§ To do
Answer with the exact lines of the following material from the one containing "first_place: [118, 172]" through the one containing "first_place: [543, 158]", both end lines included.

Task material below:

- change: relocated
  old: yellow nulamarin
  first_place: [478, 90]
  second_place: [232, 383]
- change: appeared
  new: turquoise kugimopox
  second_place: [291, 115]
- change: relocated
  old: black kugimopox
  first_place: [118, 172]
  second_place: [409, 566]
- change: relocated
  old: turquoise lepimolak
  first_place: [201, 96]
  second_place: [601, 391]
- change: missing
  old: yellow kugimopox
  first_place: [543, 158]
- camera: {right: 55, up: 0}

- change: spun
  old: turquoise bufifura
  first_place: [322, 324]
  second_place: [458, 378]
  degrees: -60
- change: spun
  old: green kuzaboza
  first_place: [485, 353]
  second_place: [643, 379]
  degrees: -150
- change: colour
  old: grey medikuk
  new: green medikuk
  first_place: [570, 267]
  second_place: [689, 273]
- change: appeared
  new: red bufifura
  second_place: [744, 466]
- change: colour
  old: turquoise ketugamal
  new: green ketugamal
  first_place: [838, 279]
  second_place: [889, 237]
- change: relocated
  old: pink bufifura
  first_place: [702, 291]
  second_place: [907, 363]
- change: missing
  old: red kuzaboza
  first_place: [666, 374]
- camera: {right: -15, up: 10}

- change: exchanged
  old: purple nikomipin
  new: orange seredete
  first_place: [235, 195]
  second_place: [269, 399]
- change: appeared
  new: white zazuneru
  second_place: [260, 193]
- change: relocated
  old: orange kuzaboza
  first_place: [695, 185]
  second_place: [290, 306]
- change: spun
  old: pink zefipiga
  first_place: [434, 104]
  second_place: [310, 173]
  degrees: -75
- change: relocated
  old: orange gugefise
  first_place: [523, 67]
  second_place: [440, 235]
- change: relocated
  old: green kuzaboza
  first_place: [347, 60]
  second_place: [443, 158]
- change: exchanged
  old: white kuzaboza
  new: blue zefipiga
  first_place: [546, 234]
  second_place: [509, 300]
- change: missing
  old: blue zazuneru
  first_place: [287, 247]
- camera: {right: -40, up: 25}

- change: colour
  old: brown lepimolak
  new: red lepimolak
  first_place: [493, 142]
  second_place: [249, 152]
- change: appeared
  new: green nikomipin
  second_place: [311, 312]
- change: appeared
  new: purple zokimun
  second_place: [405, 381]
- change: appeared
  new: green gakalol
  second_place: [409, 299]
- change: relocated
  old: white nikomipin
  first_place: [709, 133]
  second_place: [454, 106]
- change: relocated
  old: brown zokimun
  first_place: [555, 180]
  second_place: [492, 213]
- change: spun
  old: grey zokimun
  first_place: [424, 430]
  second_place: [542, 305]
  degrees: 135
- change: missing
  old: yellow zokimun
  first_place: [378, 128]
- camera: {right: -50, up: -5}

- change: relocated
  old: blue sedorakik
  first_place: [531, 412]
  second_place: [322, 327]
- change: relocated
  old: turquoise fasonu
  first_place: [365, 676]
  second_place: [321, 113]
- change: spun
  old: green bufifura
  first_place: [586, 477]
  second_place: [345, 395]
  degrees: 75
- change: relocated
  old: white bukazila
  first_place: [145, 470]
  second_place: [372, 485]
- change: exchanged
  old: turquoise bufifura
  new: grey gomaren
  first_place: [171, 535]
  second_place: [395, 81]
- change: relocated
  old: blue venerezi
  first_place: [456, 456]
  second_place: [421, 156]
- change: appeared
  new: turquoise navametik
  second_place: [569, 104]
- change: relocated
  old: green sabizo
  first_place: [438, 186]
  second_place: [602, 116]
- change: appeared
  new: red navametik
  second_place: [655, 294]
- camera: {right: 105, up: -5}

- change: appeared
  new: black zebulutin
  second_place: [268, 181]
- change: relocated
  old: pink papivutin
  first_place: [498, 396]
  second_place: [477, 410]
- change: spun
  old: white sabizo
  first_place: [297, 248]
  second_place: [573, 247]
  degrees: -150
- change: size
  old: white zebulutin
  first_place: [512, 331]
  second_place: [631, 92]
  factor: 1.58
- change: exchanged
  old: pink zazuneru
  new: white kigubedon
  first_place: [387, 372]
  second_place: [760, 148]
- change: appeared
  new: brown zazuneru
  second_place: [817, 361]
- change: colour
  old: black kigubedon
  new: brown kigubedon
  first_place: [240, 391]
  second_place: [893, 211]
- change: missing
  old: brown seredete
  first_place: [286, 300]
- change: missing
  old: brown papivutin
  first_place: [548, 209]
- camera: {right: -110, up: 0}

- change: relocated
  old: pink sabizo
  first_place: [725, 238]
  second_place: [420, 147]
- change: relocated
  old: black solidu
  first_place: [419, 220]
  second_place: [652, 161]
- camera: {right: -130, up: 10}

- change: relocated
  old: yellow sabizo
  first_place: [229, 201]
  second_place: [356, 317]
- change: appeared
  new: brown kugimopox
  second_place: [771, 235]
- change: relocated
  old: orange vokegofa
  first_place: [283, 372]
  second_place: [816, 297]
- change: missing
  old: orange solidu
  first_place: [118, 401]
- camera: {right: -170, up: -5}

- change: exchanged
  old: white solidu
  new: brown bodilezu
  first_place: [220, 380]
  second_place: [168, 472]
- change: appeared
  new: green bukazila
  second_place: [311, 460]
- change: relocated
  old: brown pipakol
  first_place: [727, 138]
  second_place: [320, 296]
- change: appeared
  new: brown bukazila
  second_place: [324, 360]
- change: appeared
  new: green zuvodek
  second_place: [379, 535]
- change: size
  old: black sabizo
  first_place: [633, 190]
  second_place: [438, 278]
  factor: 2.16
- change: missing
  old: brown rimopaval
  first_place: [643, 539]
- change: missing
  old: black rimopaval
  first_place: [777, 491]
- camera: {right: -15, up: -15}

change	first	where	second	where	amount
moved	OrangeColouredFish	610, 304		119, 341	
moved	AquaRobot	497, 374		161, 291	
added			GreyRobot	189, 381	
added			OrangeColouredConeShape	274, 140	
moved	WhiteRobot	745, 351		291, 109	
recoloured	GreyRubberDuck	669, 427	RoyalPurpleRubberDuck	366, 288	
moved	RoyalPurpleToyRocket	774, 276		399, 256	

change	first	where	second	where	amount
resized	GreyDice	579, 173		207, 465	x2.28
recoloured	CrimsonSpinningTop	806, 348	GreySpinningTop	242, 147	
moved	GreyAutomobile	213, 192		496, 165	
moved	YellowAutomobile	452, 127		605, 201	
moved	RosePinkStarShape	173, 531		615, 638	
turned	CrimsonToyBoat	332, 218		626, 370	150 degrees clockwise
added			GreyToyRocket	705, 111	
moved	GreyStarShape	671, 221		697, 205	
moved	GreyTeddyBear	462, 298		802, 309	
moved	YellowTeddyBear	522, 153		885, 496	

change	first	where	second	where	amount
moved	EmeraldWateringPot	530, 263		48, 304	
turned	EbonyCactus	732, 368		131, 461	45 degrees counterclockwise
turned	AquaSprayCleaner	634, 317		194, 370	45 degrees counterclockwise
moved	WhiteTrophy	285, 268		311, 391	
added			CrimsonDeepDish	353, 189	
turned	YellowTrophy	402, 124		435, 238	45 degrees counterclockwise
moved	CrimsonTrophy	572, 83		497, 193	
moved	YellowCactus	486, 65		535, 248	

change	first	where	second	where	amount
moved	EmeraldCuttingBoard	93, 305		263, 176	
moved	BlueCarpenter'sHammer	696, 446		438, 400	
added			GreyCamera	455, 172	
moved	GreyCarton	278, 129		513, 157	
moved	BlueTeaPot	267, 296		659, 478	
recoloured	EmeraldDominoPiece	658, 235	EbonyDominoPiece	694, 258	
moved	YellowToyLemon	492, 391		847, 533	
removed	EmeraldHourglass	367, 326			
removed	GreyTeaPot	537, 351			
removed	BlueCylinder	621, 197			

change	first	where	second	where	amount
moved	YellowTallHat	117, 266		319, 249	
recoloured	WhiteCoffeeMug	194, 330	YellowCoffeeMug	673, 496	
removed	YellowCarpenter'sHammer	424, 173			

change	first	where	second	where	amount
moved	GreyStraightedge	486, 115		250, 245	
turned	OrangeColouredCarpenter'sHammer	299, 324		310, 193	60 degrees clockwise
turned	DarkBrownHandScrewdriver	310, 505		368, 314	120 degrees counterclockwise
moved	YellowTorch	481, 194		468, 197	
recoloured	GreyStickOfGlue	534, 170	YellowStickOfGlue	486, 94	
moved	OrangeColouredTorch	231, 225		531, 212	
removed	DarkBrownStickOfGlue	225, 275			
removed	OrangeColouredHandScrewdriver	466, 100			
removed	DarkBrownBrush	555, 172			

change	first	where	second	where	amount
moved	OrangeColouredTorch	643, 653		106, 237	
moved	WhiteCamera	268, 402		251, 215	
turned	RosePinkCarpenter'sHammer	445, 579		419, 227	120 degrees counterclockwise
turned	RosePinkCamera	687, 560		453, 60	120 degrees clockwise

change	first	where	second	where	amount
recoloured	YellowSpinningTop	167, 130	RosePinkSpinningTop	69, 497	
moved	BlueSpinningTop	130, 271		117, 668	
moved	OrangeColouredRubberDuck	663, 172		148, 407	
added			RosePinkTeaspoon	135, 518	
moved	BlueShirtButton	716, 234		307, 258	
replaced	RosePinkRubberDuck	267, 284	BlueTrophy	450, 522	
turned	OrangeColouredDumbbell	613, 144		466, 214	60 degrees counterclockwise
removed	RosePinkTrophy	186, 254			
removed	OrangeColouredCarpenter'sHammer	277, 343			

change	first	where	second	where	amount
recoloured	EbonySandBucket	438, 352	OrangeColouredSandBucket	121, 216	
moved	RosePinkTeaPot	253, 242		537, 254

End of Task material.

§ Exercise answer
  first_place: [118, 172]
  second_place: [409, 566]
- change: relocated
  old: turquoise lepimolak
  first_place: [201, 96]
  second_place: [601, 391]
- change: missing
  old: yellow kugimopox
  first_place: [543, 158]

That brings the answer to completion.